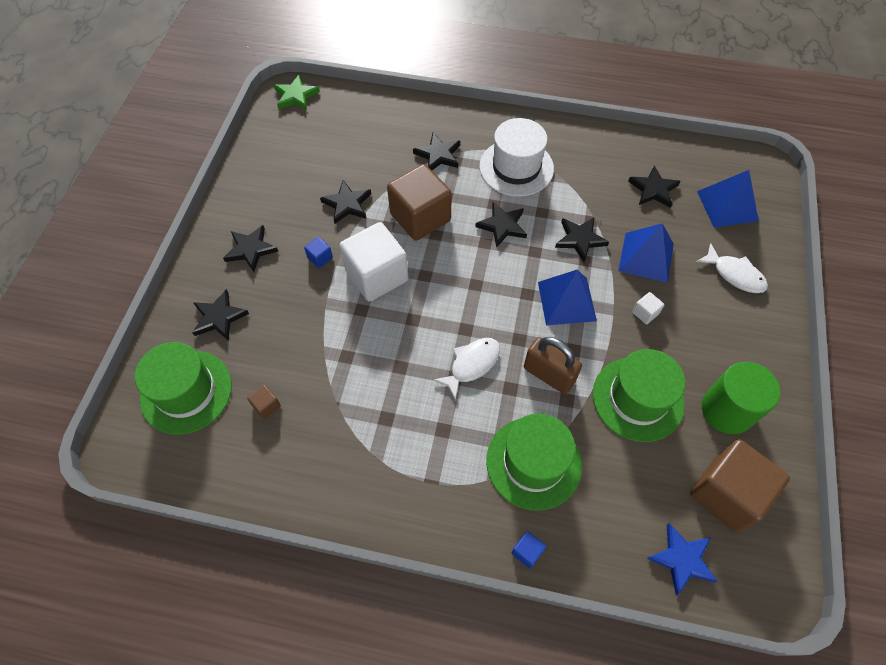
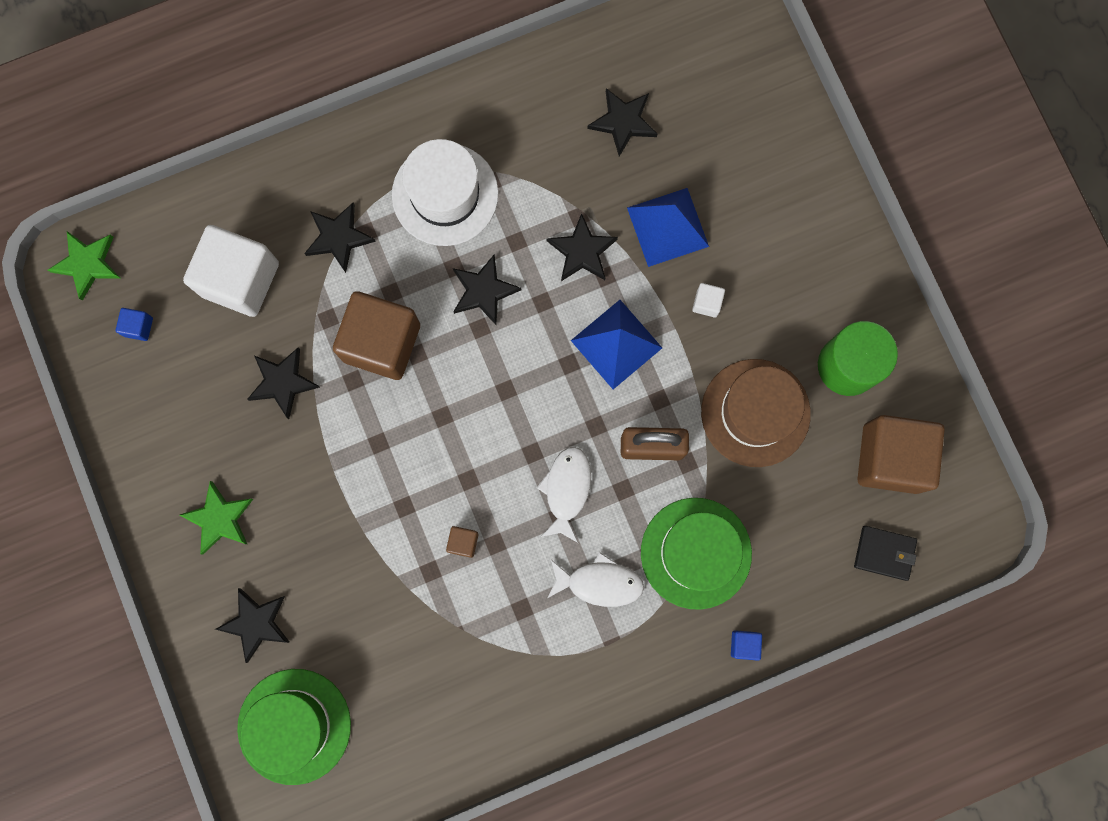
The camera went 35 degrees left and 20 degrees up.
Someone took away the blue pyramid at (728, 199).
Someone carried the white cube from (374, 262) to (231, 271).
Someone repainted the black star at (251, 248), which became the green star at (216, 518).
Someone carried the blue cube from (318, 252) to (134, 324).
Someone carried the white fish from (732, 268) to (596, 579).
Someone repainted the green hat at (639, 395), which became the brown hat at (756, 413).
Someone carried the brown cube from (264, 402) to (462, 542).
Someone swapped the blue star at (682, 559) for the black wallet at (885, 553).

Work instructions.
All lines from the one with "Someone carried the brown" to the end of the listing are to be printed exactly as given, both ends included.

Task result.
Someone carried the brown cube from (264, 402) to (462, 542).
Someone swapped the blue star at (682, 559) for the black wallet at (885, 553).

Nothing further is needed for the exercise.